Activity = What you need to produce from the material below is an exact transcription of the lines from the one with "pink clock: 0 -> 2" through the one with "turquoise eraser: 3 -> 6", both included, and no other line.

Records for the task =
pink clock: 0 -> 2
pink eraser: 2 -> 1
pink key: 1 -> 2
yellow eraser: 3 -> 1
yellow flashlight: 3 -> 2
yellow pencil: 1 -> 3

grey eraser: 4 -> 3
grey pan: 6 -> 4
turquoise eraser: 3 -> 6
...
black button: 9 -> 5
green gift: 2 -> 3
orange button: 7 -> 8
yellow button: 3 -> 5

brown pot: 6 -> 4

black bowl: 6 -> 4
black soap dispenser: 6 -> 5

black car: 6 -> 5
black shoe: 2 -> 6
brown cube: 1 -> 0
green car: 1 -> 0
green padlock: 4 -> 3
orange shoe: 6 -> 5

Solution for this exercise =
pink clock: 0 -> 2
pink eraser: 2 -> 1
pink key: 1 -> 2
yellow eraser: 3 -> 1
yellow flashlight: 3 -> 2
yellow pencil: 1 -> 3

grey eraser: 4 -> 3
grey pan: 6 -> 4
turquoise eraser: 3 -> 6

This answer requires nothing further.